### Directions for this task:
Within the data that follows, tally every line containing "tree". Provide only the tally.

◆ ◆ ◆ ◆ ◆

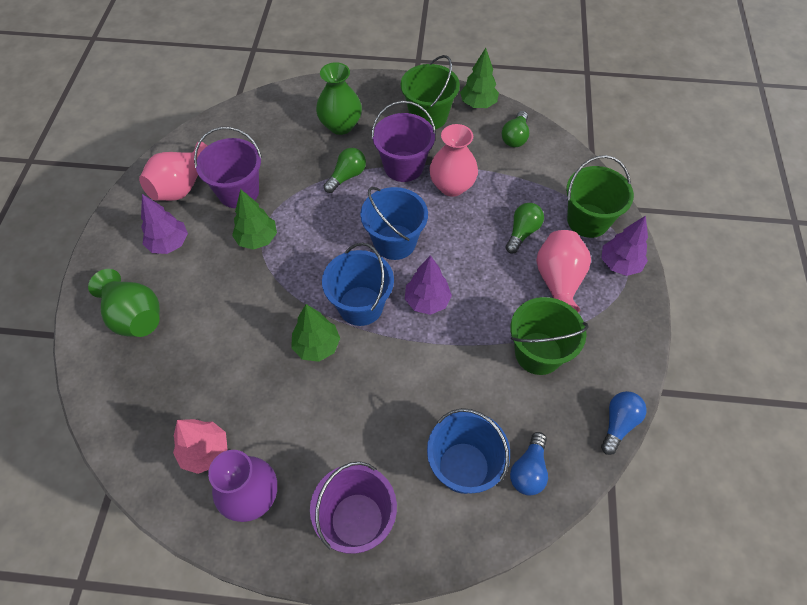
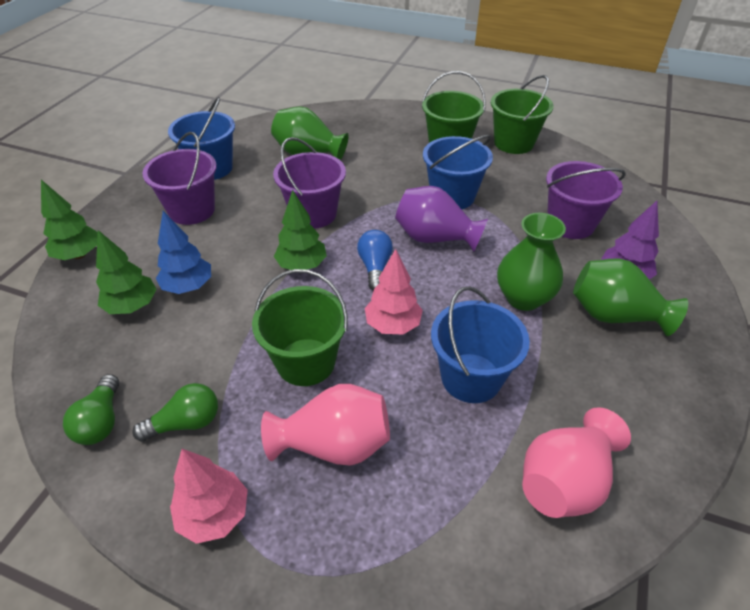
blue light bulb: 2 -> 1
blue tree: 0 -> 1
green light bulb: 3 -> 2
green vase: 2 -> 3
pink tree: 1 -> 2
pink vase: 3 -> 2
purple tree: 3 -> 1

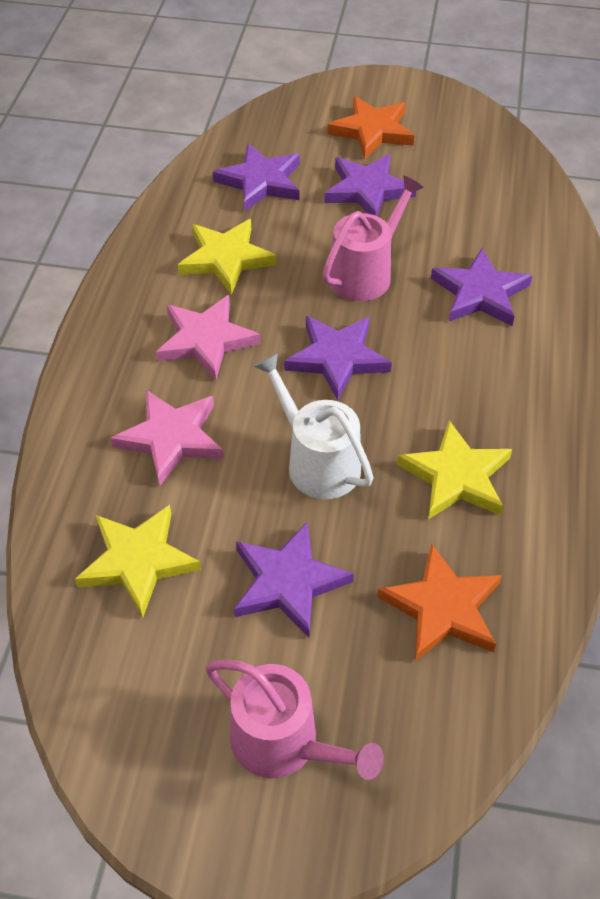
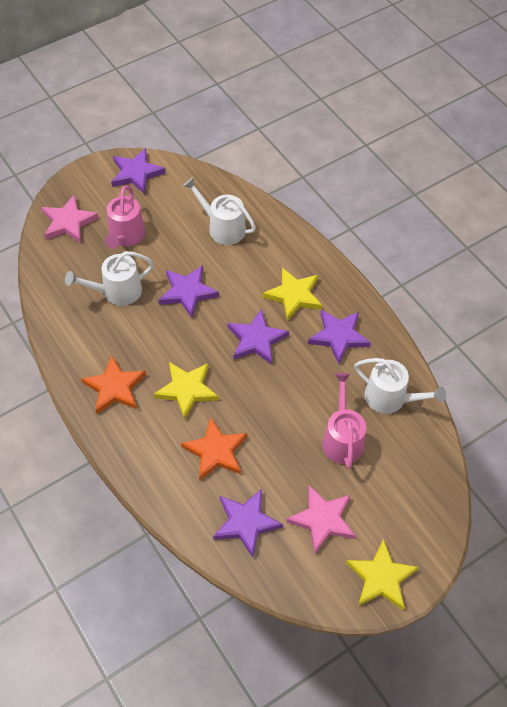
white watering can: 1 -> 3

◆ ◆ ◆ ◆ ◆

### Task solution:
3